→ **SUPPLIED MATERIAL**
___
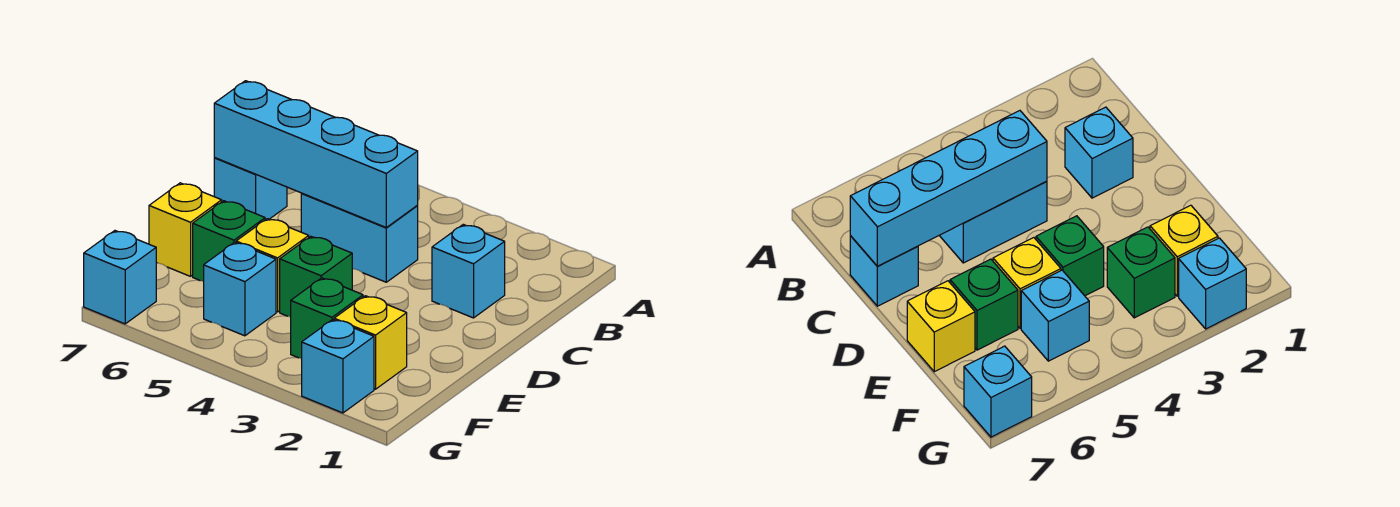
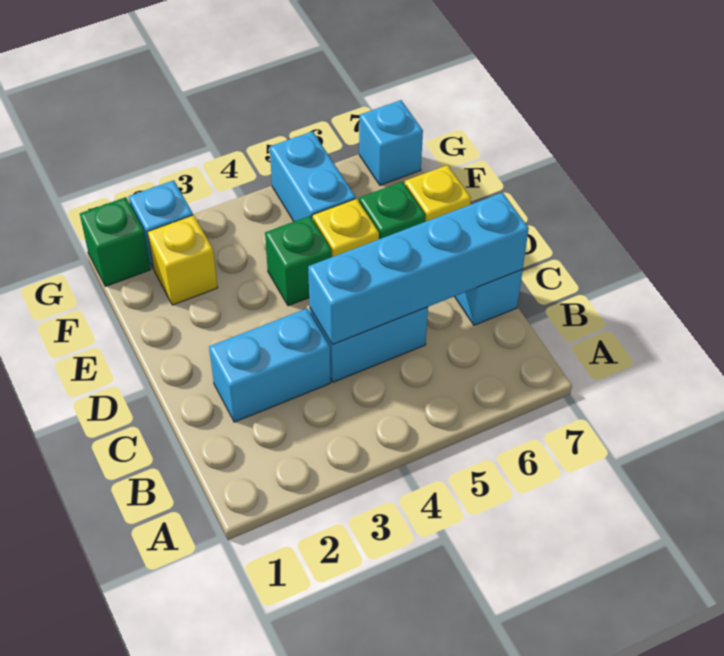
cyan brick C2 level 1 -> cyan brick C2:C3 level 1
green brick F3 level 1 -> green brick G1 level 1
cyan brick F5 level 1 -> cyan brick F5:G5 level 1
___
→ **WORK ORDER**
Quote the data exactly, leaving every image out of the copy.

→ **EXPECTED ANSWER**
cyan brick C2 level 1 -> cyan brick C2:C3 level 1
green brick F3 level 1 -> green brick G1 level 1
cyan brick F5 level 1 -> cyan brick F5:G5 level 1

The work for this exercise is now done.